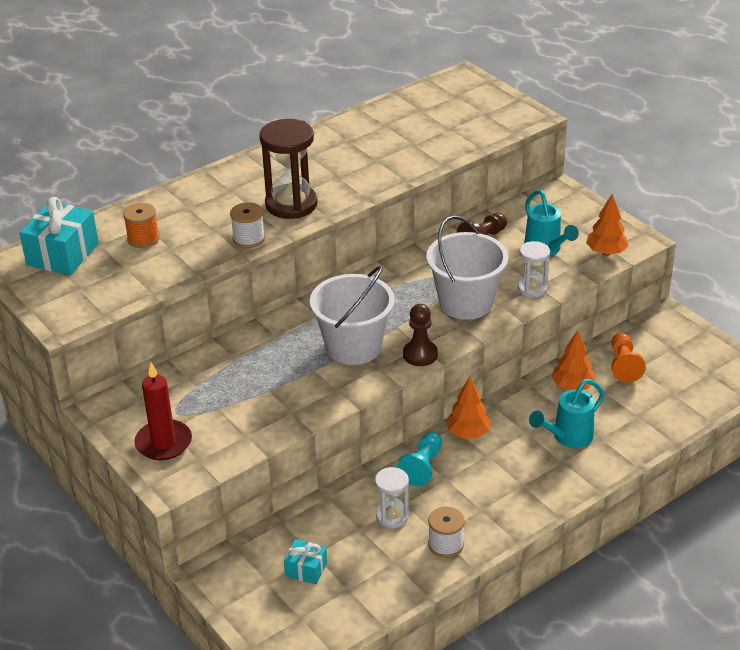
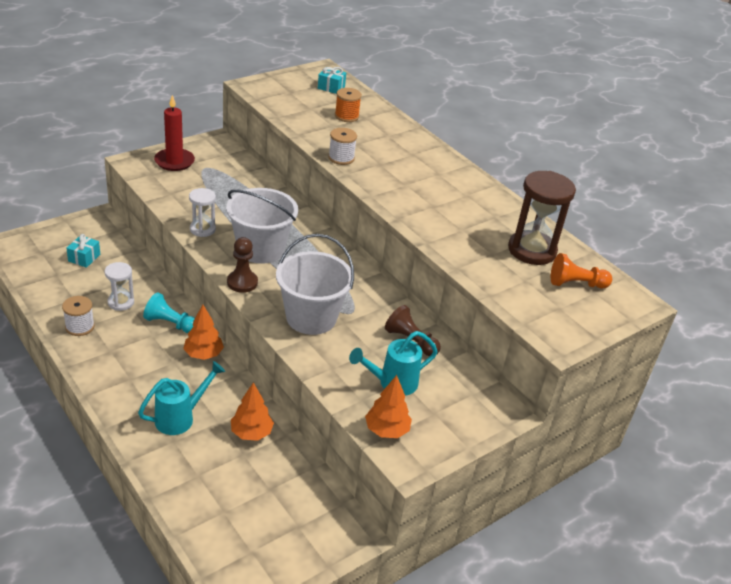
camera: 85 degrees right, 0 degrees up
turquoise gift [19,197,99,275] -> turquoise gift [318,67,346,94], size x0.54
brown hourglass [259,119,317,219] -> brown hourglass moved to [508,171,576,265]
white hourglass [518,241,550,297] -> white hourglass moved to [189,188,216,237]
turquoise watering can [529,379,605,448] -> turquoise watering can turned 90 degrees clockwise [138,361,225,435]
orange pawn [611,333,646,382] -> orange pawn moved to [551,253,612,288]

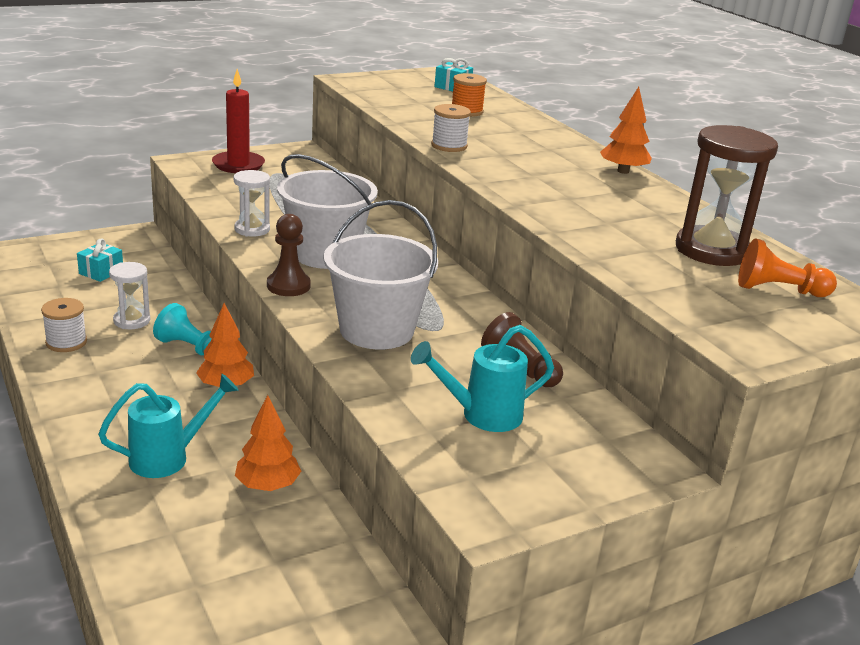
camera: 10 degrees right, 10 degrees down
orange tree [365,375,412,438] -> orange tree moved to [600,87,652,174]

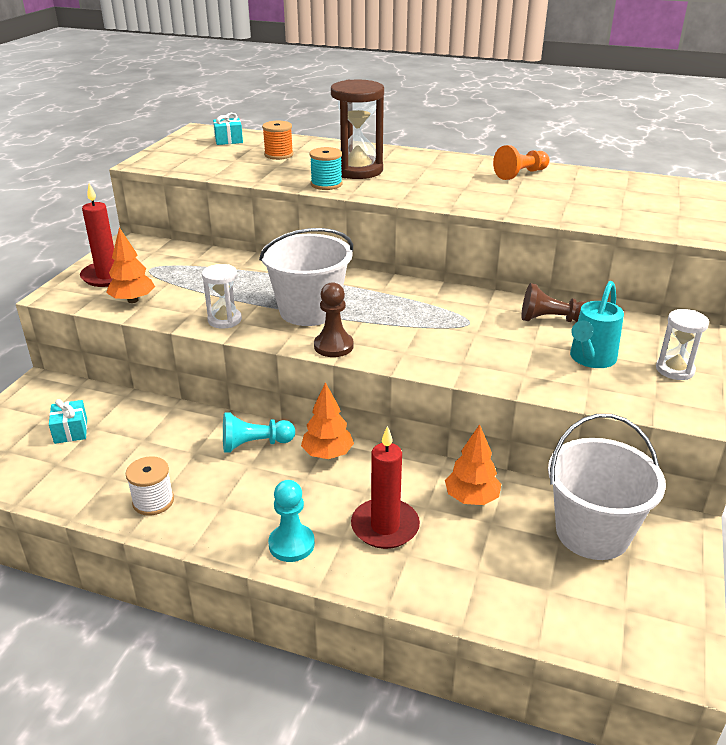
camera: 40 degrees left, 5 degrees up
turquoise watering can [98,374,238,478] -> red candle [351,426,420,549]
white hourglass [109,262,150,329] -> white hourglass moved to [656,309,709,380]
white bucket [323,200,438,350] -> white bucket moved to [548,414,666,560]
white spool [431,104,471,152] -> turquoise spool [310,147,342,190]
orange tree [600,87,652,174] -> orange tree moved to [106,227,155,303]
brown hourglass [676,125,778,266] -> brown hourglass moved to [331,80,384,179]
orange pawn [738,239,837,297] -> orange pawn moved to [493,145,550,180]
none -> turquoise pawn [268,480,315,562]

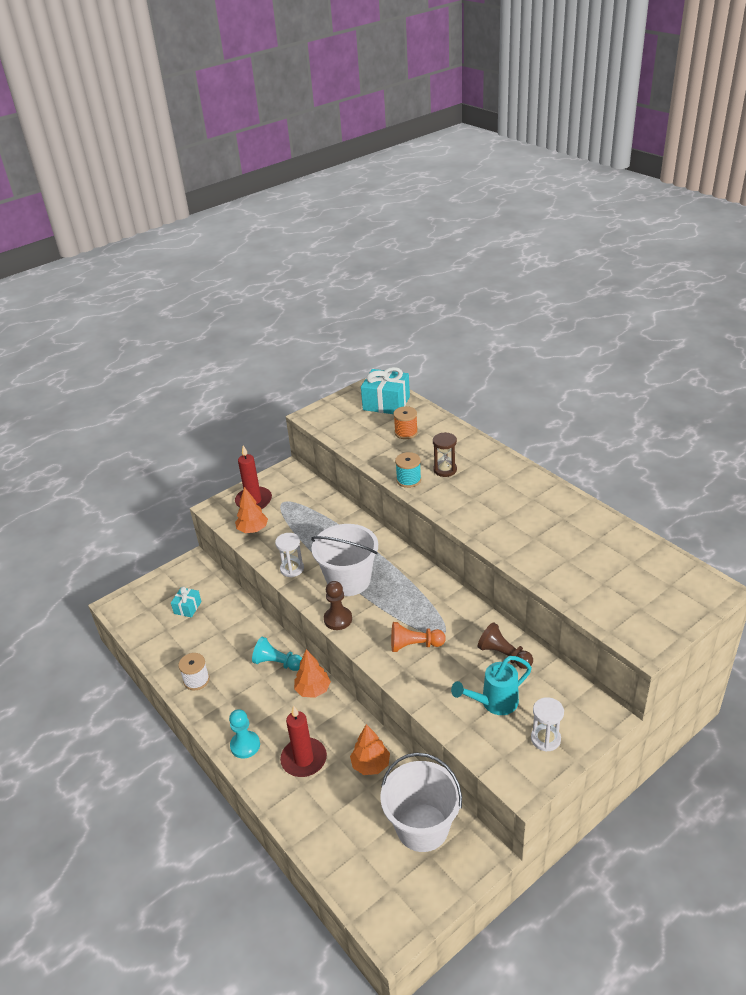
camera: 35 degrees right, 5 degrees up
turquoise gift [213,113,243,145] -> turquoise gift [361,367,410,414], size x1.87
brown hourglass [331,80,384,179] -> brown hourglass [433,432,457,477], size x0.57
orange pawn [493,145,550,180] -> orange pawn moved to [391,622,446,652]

== Your goal ==
When a line in the records above contains the word "brown", copy it.

== Solution to the problem ==
brown hourglass [259,119,317,219] -> brown hourglass moved to [508,171,576,265]
brown hourglass [676,125,778,266] -> brown hourglass moved to [331,80,384,179]
brown hourglass [331,80,384,179] -> brown hourglass [433,432,457,477], size x0.57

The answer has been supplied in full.